Gather each line in the entries that includes the string "white".

[Provided records — start]

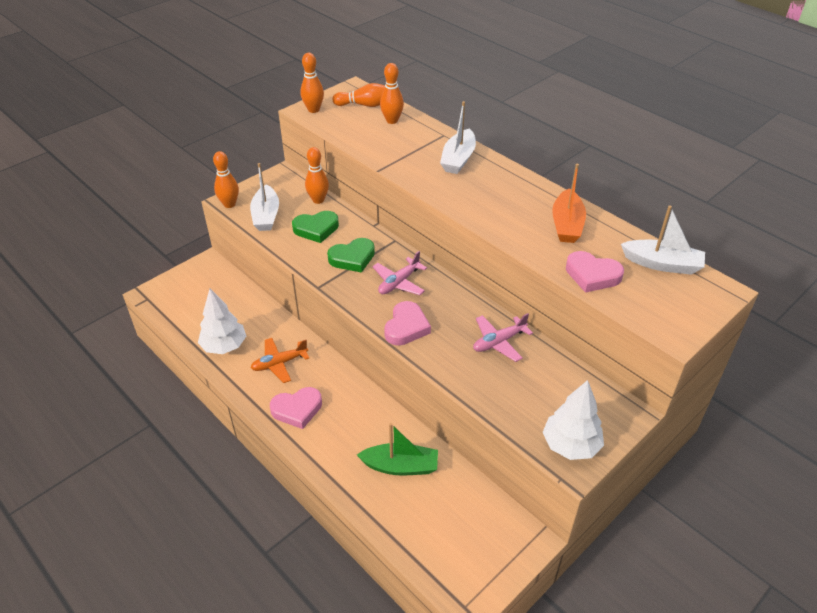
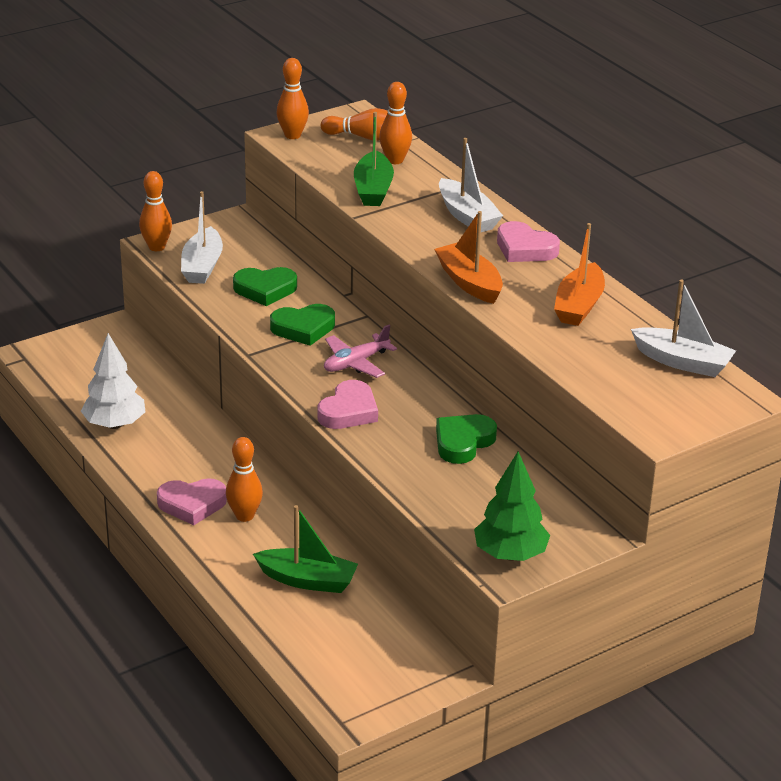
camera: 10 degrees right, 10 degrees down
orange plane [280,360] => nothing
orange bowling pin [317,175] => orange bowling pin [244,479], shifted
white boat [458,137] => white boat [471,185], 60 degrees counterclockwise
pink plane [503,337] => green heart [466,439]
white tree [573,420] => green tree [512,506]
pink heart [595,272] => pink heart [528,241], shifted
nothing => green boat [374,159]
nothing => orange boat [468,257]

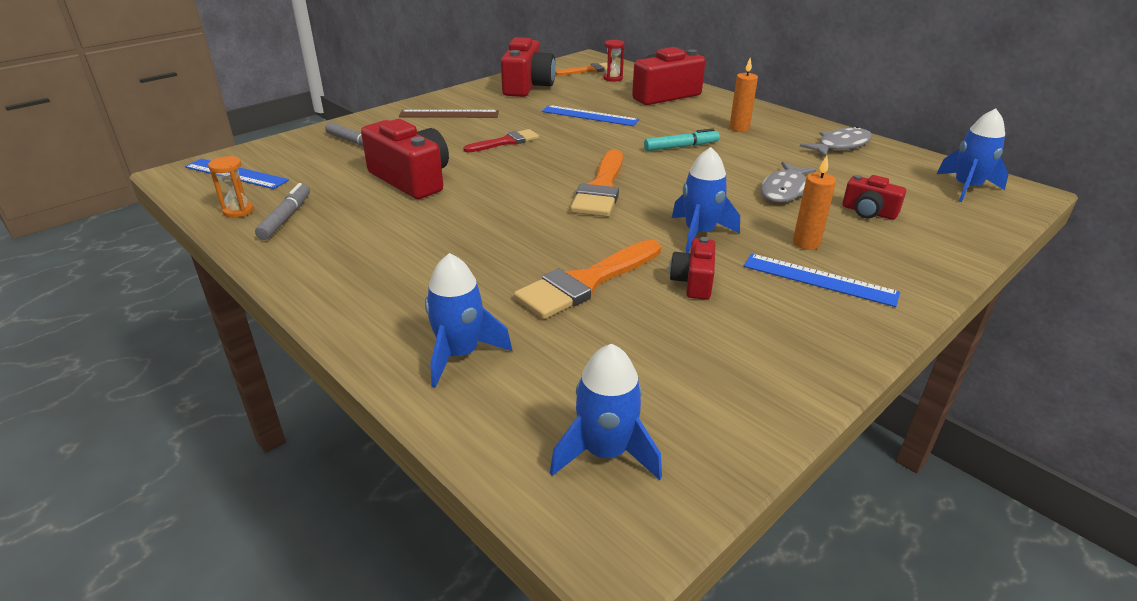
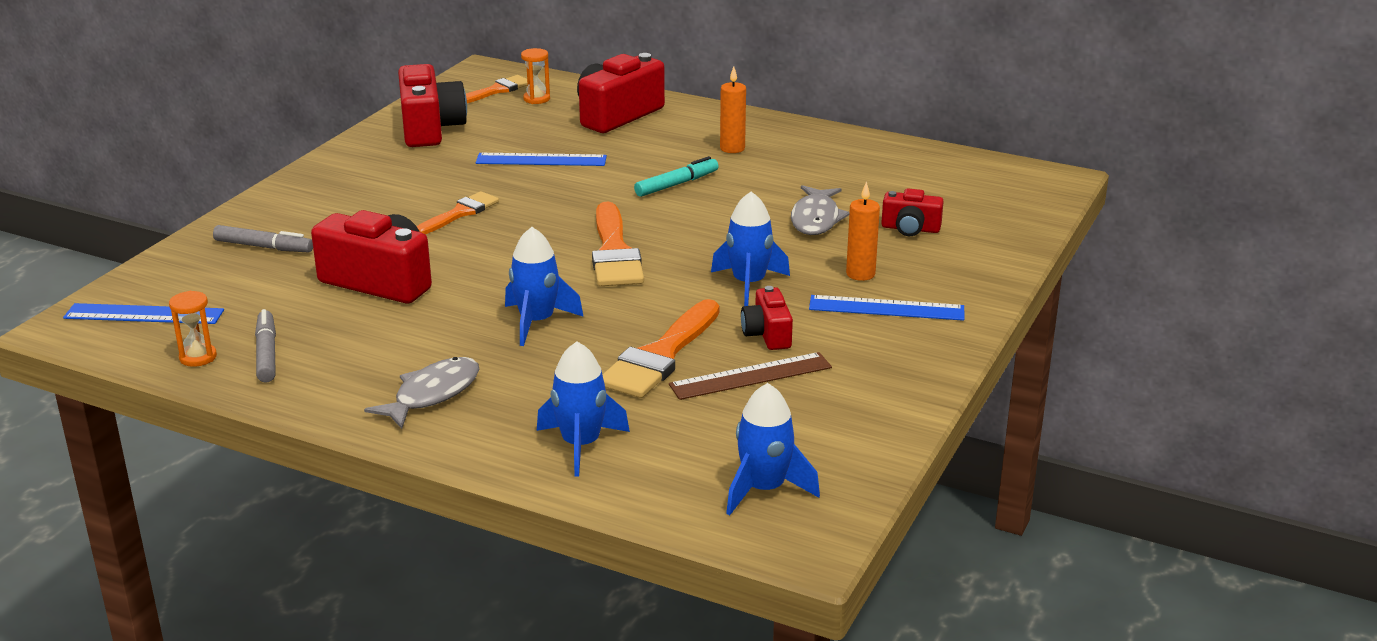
camera: 20 degrees left, 5 degrees down
brown ruler [449,114] => brown ruler [750,376], shifted
red brush [501,140] => orange brush [458,212]
red hourglass [614,61] => orange hourglass [535,76]
grey fish [836,141] => grey fish [421,393], shifted
blue rocket [973,155] => blue rocket [544,286], shifted

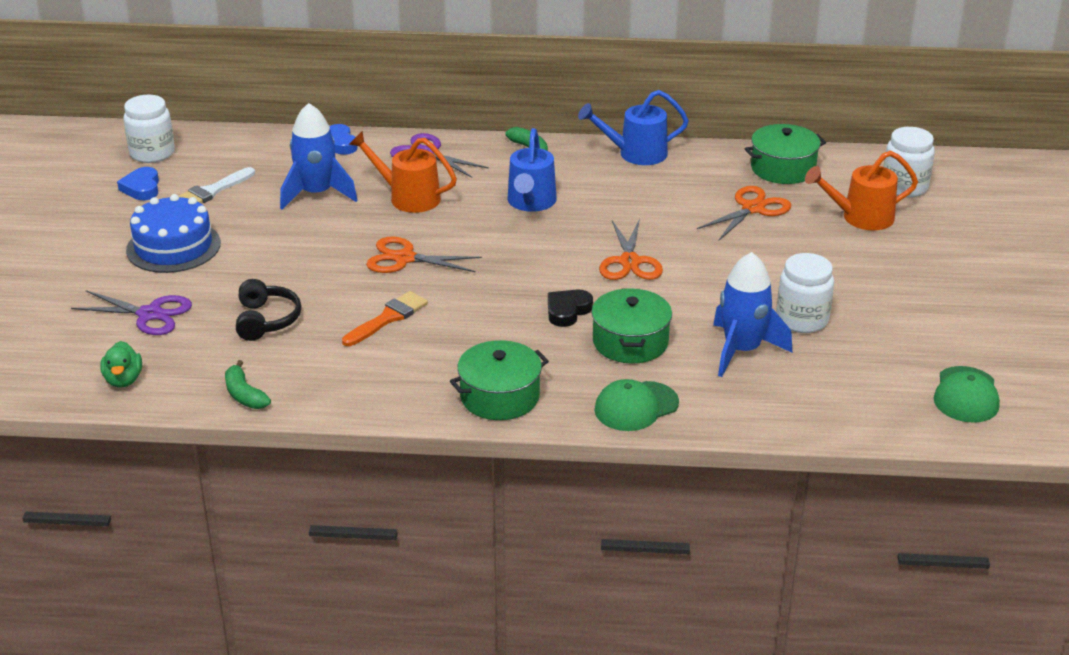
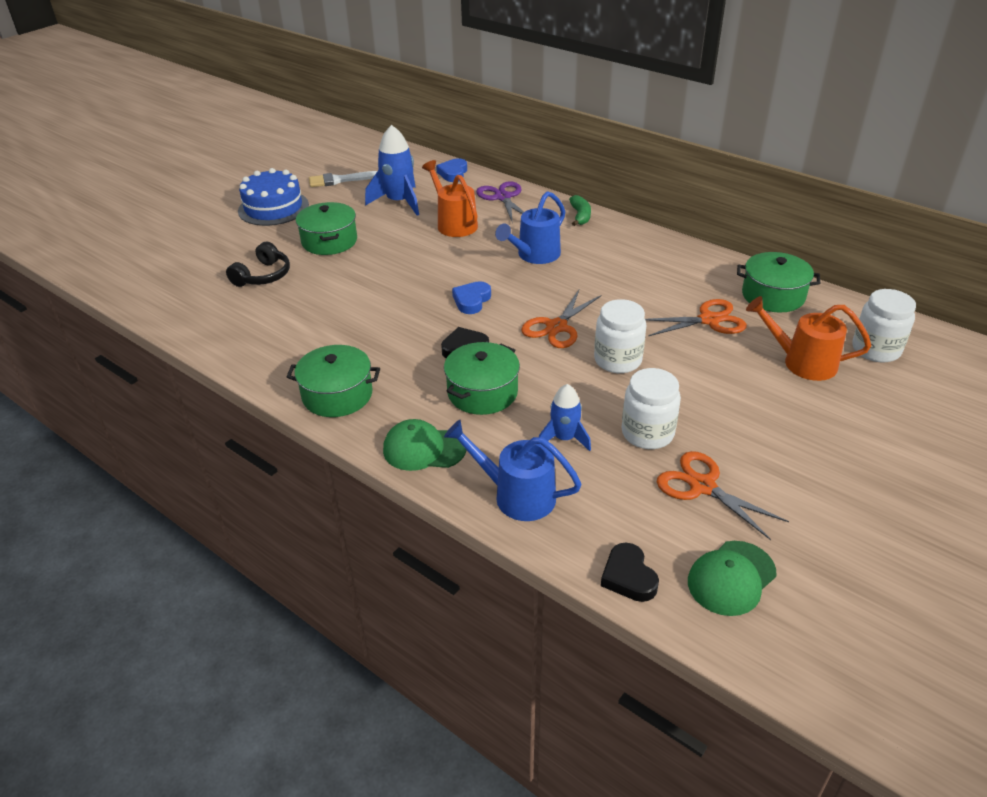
camera: 35 degrees right, 5 degrees up
purple scissors [131,312] => nothing
green duck [121,364] => nothing
blue heart [138,183] => blue heart [471,297], shifted
white jar [149,129] => white jar [620,336], shifted
green banana [248,384] => nothing
orange brush [385,318] => nothing
orange scissors [424,255] => orange scissors [723,495], shifted
blue watering can [633,127] => blue watering can [513,470], shifted
blue rocket [752,314] => blue rocket [565,417], x0.61
nothing => green pot [326,228]
nothing => black heart [630,572]

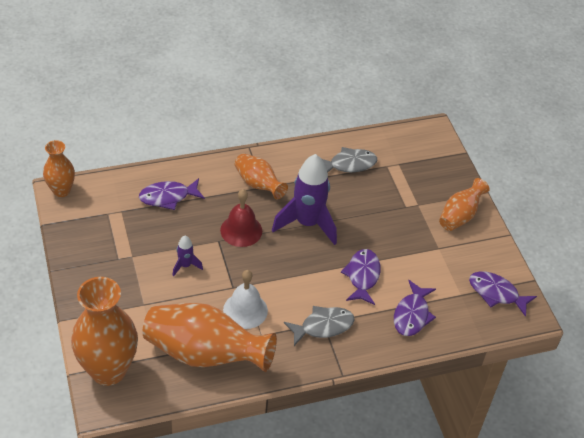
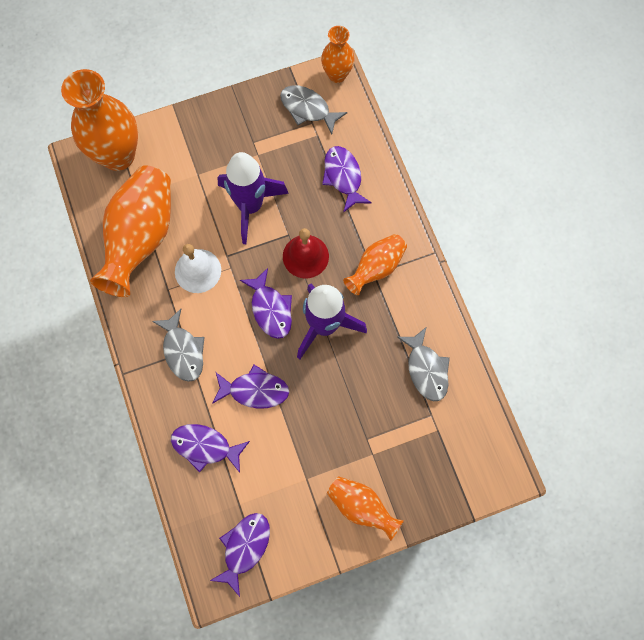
camera: 90 degrees right, 25 degrees up
purple rocket [187,256] => purple rocket [253,198], x2.18
nothing => purple fish [266,303]
nothing => grey fish [313,110]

[Provided records — finish]

Written solution ->
white boat [458,137] => white boat [471,185], 60 degrees counterclockwise
white tree [573,420] => green tree [512,506]
white jar [149,129] => white jar [620,336], shifted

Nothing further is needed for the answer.